> **Given data**:
-=-=-=-=-

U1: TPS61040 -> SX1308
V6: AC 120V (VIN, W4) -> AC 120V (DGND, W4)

-=-=-=-=-

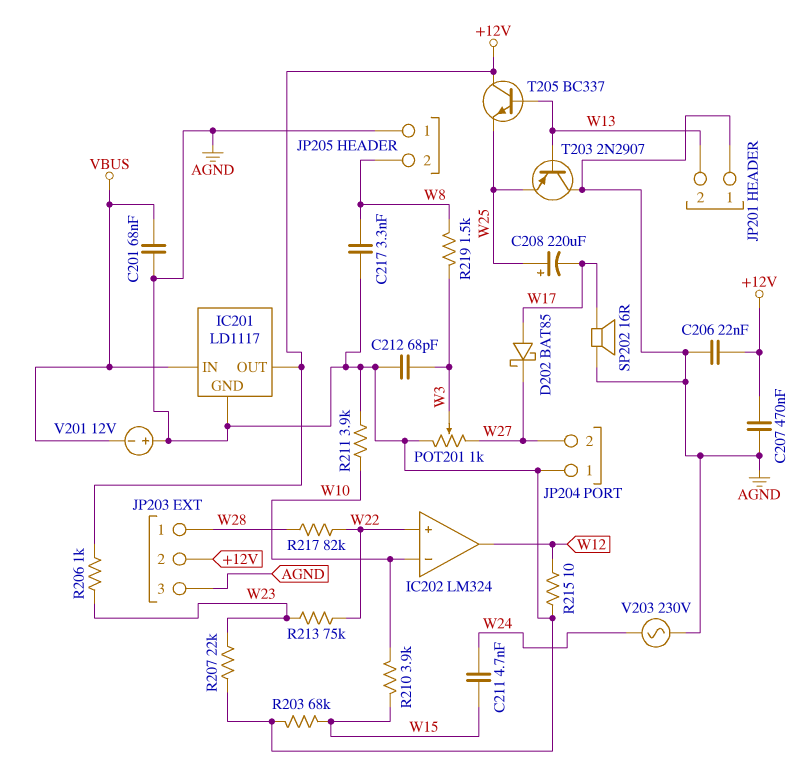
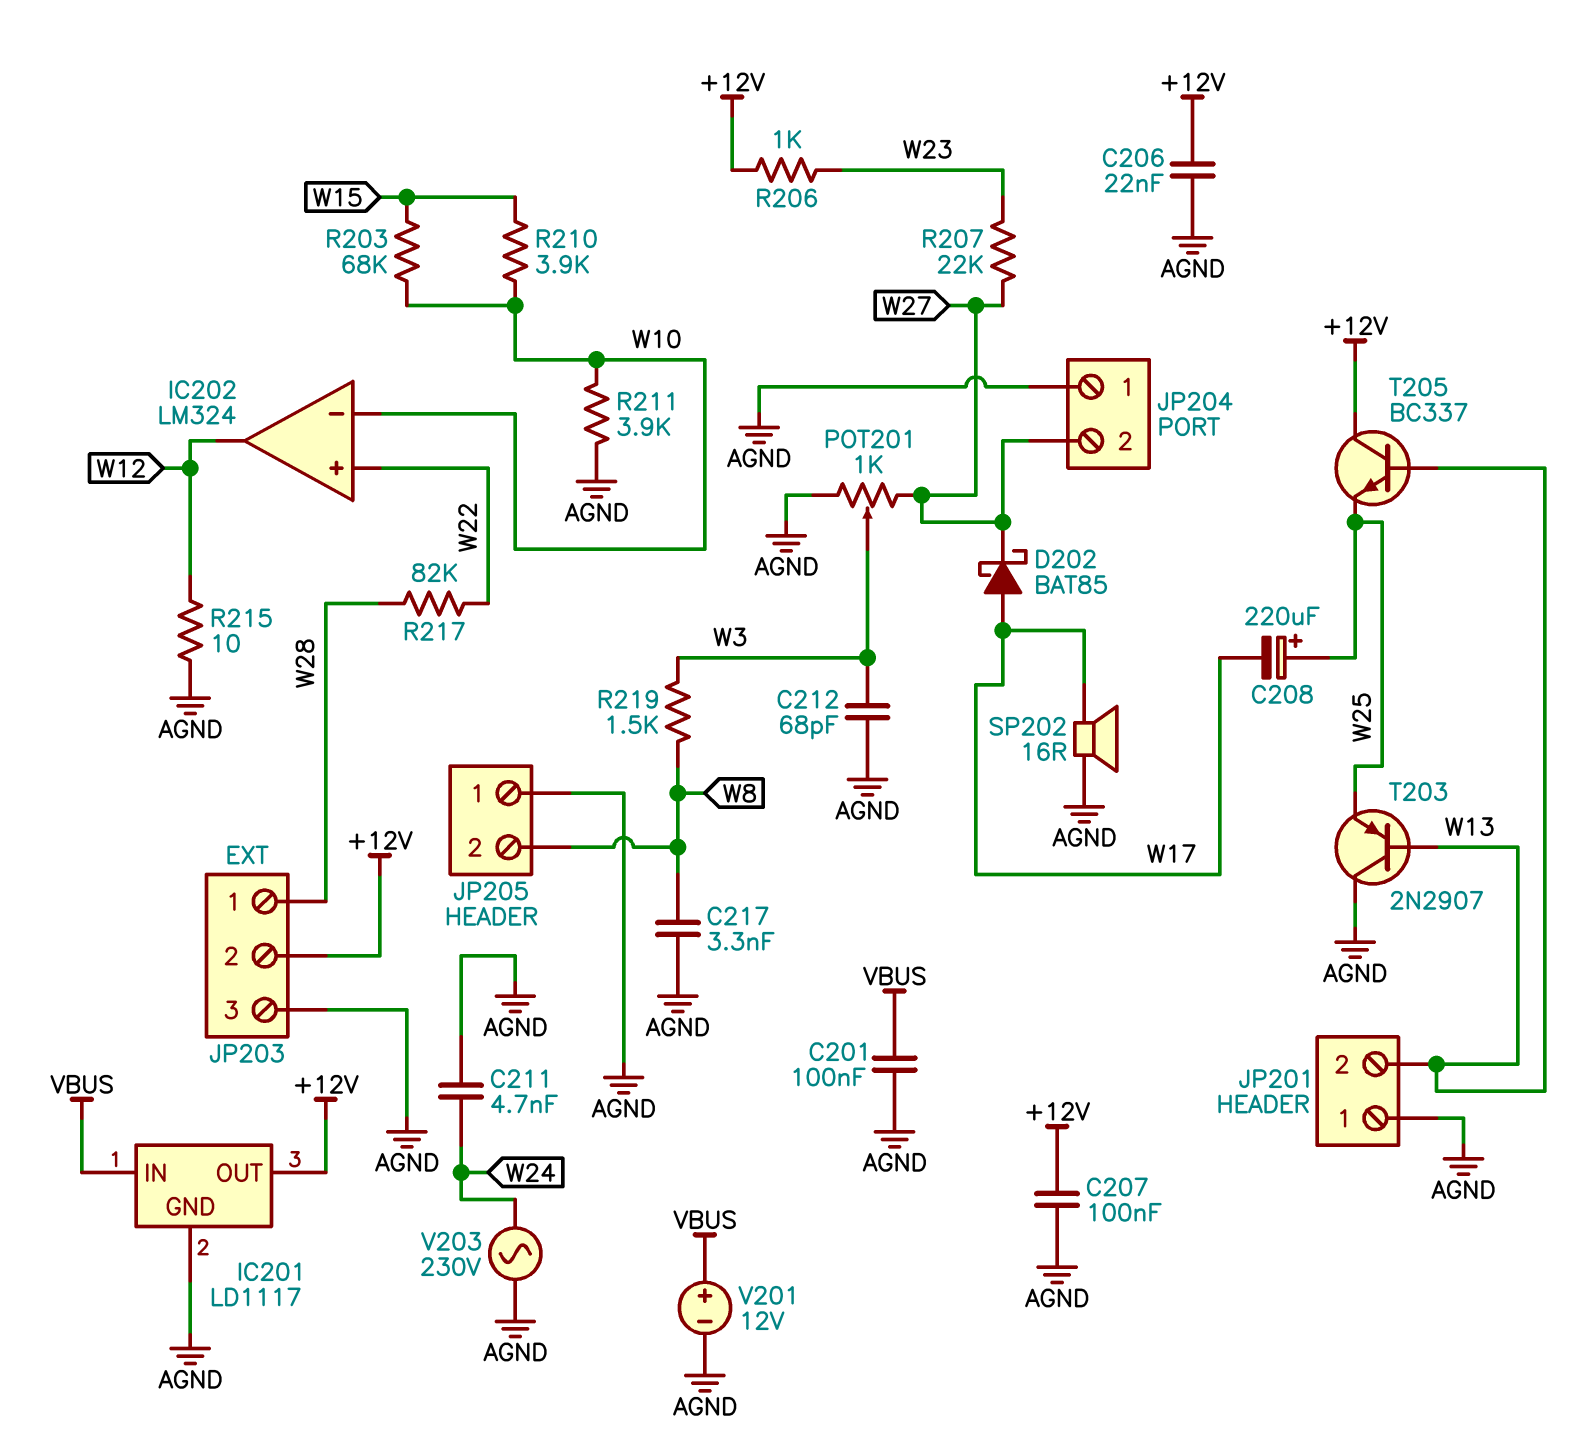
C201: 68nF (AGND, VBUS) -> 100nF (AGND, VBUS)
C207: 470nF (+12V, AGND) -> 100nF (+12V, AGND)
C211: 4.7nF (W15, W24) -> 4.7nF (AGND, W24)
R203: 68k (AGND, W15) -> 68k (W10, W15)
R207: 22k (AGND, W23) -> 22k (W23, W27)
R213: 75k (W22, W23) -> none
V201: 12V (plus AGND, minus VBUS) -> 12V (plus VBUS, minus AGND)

-=-=-=-=-

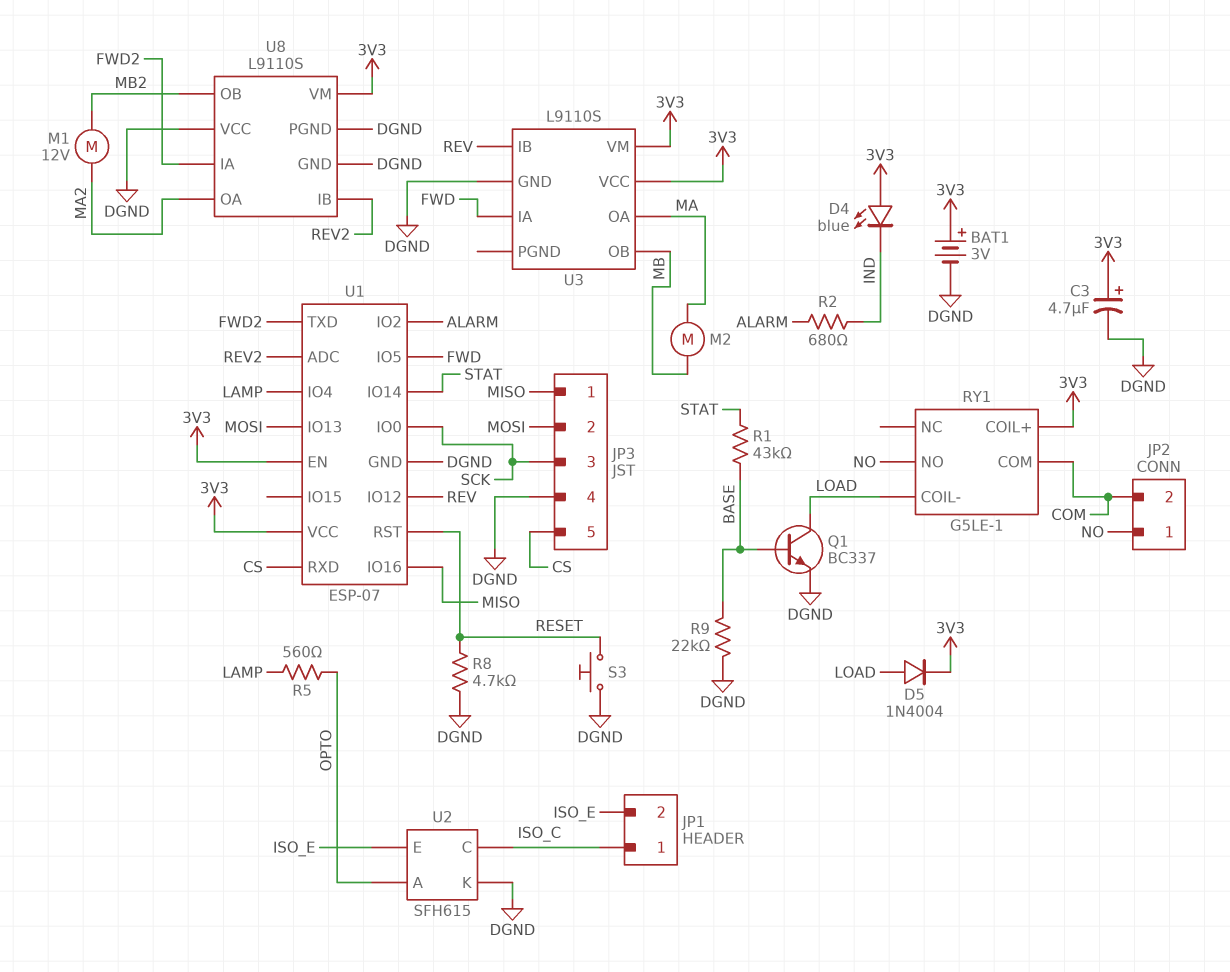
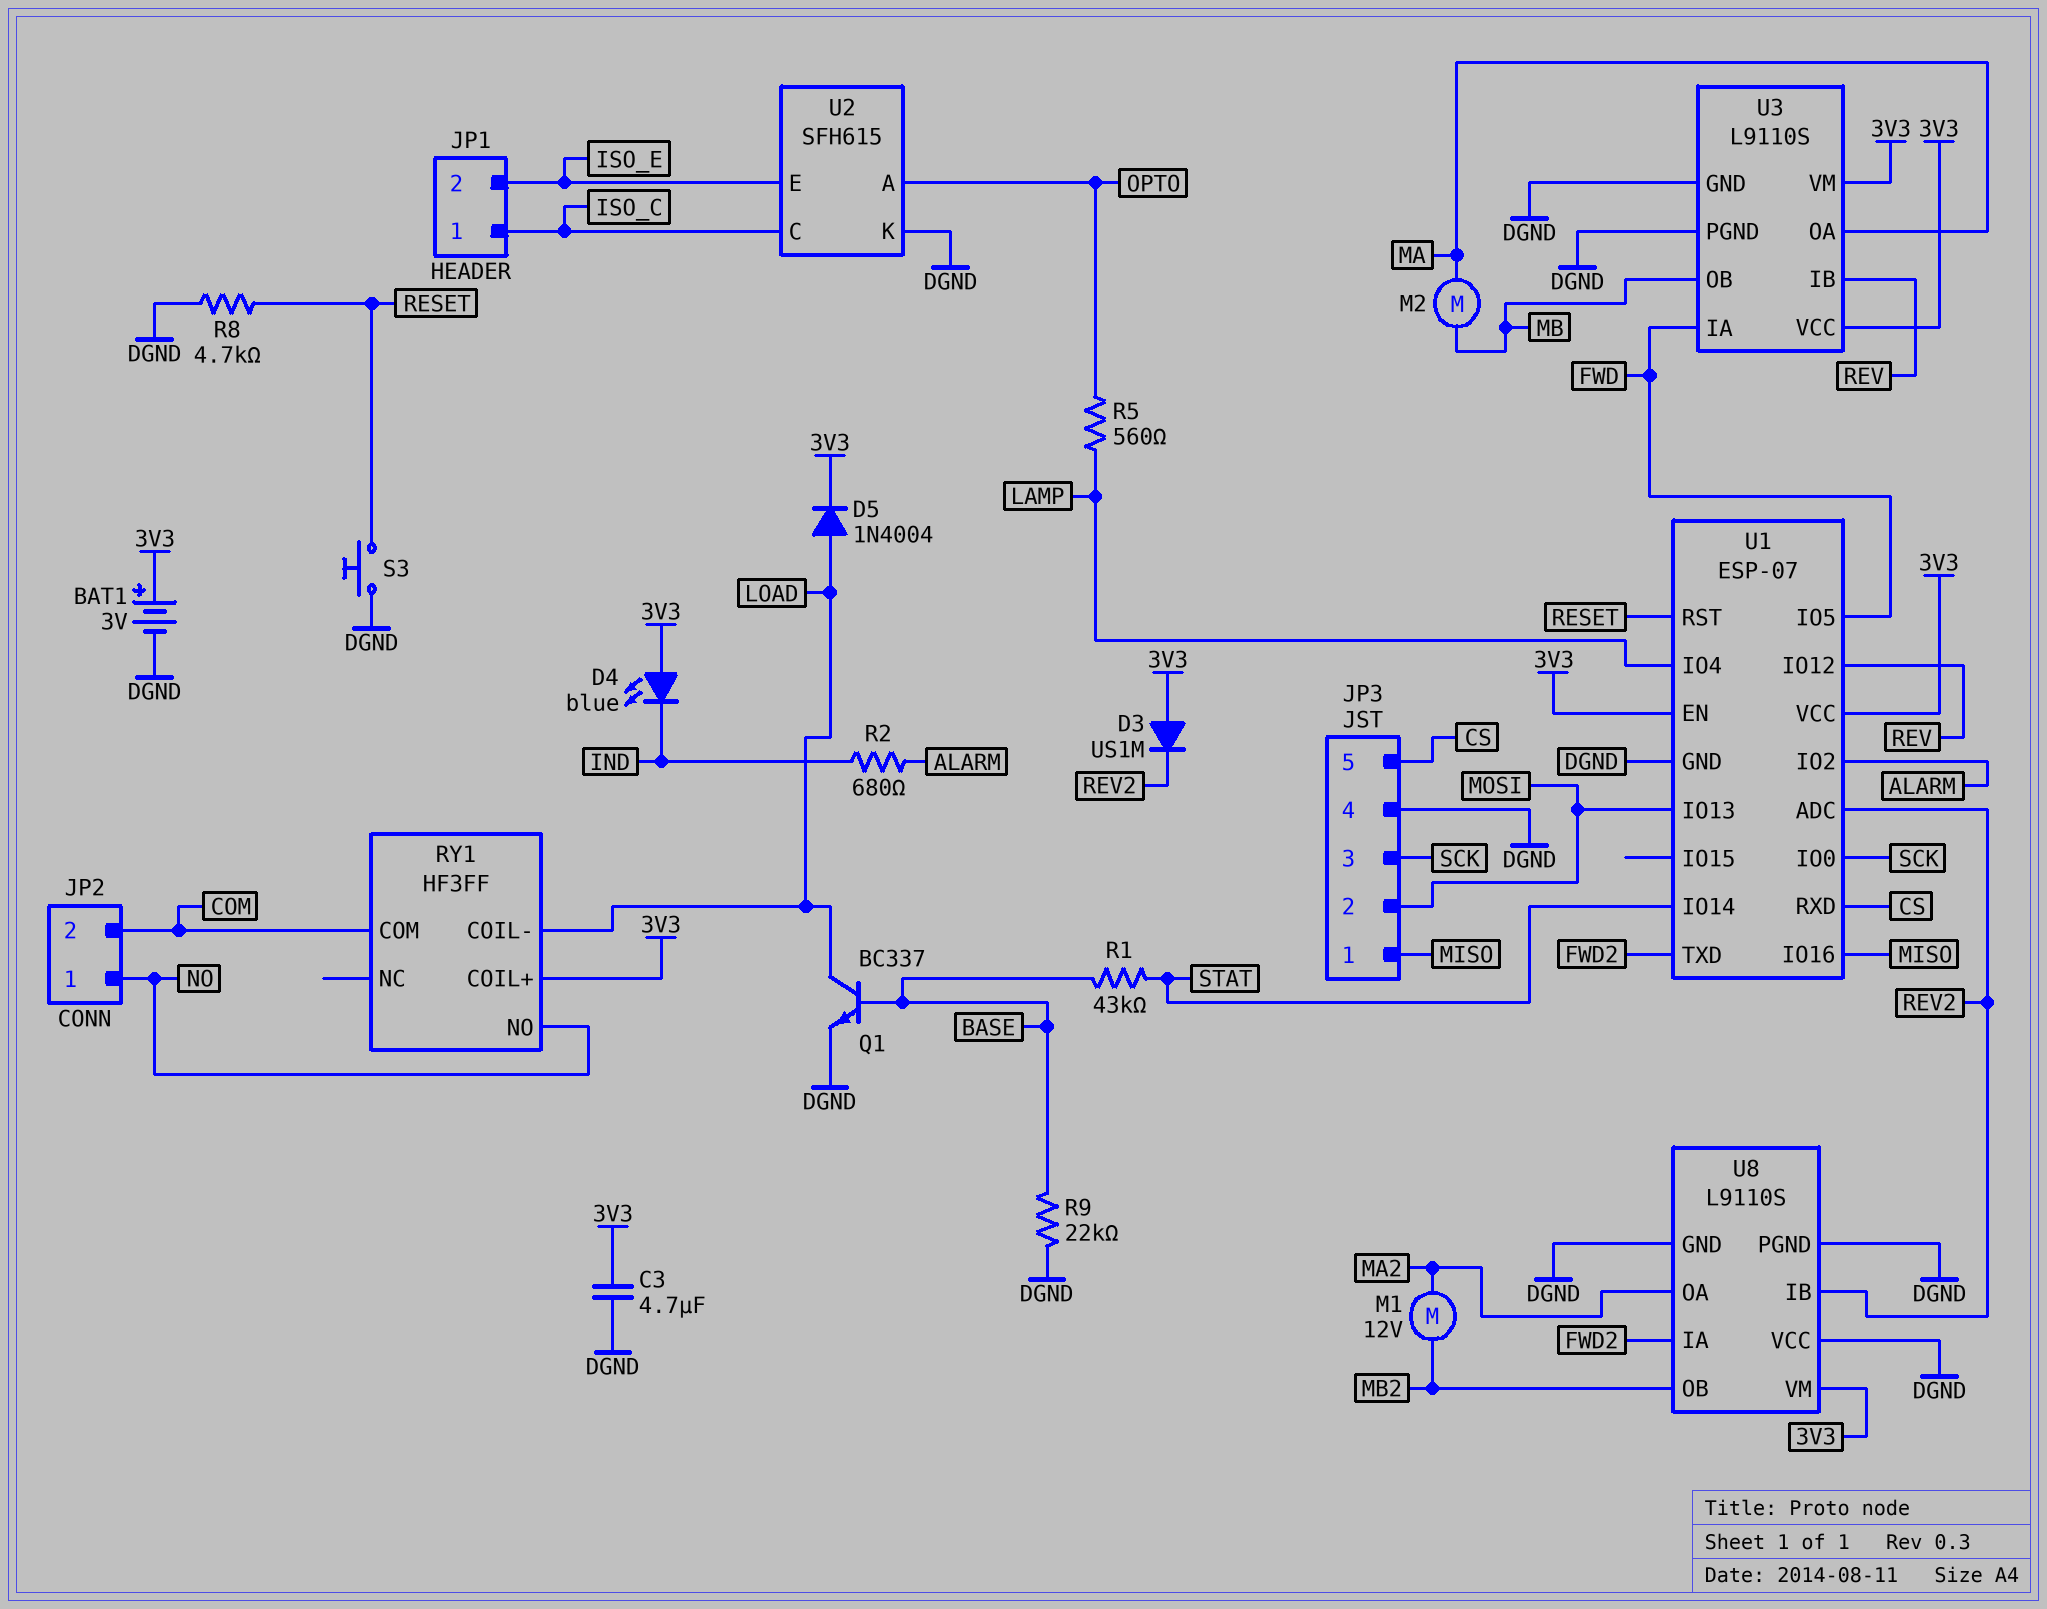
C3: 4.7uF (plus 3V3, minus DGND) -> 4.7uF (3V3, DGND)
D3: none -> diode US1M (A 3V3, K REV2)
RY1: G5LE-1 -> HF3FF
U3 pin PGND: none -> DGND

-=-=-=-=-

> **Goal of the exercise**: Reproduce, character for character, only the lines of the preceding data that start at the line with "C207: 470nF (+12V, AGND)" and end at the line with "V201: 12V (plus", both included.

> **Result for this exercise**:
C207: 470nF (+12V, AGND) -> 100nF (+12V, AGND)
C211: 4.7nF (W15, W24) -> 4.7nF (AGND, W24)
R203: 68k (AGND, W15) -> 68k (W10, W15)
R207: 22k (AGND, W23) -> 22k (W23, W27)
R213: 75k (W22, W23) -> none
V201: 12V (plus AGND, minus VBUS) -> 12V (plus VBUS, minus AGND)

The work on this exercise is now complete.